[Saved entries]
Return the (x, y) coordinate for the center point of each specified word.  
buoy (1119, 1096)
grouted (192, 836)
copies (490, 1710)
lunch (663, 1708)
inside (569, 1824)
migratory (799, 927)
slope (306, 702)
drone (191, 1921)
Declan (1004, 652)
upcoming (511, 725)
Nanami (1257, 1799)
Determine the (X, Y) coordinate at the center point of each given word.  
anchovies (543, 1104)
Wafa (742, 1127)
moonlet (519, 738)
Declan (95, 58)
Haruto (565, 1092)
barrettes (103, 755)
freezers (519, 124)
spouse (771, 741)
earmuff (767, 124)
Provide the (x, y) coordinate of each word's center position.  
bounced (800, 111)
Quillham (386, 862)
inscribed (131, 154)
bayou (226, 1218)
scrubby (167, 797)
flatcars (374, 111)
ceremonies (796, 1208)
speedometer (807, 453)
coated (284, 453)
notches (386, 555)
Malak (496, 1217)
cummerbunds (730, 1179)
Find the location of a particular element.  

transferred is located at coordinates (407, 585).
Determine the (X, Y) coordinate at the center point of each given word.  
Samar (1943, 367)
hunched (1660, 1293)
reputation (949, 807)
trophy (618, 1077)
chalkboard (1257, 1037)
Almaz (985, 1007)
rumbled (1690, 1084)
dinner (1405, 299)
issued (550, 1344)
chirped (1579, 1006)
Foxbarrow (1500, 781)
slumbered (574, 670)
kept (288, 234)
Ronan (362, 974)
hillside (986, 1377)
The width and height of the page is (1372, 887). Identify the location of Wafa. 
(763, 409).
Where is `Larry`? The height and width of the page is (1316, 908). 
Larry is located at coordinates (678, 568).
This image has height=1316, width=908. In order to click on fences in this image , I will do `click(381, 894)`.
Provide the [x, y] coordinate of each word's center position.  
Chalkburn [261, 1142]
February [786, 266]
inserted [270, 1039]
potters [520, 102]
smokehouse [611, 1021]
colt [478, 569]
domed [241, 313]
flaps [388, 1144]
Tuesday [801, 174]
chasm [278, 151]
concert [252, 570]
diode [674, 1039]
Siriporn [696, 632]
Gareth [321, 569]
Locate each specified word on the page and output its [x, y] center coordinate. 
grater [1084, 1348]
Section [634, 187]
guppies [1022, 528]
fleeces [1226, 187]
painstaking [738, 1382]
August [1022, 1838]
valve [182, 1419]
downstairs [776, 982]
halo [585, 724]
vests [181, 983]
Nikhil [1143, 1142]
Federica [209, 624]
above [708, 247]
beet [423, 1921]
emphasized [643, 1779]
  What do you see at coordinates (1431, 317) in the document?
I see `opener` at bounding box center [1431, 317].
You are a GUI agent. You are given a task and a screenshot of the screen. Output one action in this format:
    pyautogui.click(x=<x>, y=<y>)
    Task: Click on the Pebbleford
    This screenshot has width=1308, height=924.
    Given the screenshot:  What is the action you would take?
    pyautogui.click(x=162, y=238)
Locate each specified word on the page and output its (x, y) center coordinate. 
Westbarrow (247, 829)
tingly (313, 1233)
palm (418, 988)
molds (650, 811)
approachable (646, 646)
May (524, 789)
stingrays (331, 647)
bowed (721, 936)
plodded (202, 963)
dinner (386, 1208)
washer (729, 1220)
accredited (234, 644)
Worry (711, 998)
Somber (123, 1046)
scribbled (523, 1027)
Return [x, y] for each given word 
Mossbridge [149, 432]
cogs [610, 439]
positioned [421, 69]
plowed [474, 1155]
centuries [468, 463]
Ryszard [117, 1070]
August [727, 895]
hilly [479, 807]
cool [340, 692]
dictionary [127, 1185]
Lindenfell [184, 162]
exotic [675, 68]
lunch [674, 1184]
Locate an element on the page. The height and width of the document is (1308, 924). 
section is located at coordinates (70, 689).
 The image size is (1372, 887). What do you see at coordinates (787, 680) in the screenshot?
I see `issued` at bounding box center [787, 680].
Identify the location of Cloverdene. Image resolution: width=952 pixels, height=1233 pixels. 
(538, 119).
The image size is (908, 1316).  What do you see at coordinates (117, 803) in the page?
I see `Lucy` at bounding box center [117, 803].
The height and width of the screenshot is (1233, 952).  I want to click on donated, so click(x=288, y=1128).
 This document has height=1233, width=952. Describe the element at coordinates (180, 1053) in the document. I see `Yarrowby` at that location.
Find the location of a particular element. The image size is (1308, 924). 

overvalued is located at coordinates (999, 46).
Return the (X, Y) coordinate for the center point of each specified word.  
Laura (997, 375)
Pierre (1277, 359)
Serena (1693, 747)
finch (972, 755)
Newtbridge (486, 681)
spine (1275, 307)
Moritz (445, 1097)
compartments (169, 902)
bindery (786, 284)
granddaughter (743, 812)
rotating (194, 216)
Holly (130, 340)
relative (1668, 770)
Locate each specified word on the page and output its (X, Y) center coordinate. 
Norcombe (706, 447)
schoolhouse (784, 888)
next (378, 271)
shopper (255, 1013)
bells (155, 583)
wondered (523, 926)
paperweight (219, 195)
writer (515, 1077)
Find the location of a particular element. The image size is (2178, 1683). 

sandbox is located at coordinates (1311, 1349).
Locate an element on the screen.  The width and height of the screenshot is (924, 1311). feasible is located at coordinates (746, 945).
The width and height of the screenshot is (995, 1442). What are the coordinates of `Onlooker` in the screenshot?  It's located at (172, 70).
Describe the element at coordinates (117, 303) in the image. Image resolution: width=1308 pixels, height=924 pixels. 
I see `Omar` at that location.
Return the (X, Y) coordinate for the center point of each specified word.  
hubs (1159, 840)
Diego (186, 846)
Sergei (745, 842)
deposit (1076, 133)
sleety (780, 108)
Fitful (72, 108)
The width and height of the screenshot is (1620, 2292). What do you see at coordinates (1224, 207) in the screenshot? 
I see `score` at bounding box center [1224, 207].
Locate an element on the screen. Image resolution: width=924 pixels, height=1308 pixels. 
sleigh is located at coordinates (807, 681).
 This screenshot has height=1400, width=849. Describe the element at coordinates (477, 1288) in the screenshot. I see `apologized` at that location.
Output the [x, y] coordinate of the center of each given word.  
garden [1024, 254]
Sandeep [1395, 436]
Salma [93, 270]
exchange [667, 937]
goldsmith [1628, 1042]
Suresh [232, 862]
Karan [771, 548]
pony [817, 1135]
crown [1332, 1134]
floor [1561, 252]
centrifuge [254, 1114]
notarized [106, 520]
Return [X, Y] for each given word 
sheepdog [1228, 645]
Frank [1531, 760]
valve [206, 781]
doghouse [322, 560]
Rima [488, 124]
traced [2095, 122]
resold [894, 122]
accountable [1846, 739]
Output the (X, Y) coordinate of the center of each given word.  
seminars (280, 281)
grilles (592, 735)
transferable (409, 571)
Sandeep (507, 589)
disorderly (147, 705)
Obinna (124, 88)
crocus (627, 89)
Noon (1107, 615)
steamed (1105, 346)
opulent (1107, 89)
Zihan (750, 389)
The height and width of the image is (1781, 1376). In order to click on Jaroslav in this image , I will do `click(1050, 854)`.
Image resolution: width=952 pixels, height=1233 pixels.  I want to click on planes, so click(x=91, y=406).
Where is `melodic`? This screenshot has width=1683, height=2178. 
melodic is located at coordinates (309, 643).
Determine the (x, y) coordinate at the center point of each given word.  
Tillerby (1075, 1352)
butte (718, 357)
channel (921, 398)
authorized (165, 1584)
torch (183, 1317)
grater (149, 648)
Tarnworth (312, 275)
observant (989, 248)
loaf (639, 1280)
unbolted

» Written problem: Repeat the data above word for word, starting at the line that contains "kept (288, 234)" and ending at the line that contains "Larry is located at coordinates (678, 568).", with both of those lines included.

» Result of the exercise:
kept (288, 234)
Ronan (362, 974)
hillside (986, 1377)
The width and height of the page is (1372, 887). Identify the location of Wafa. 
(763, 409).
Where is `Larry`? The height and width of the page is (1316, 908). 
Larry is located at coordinates (678, 568).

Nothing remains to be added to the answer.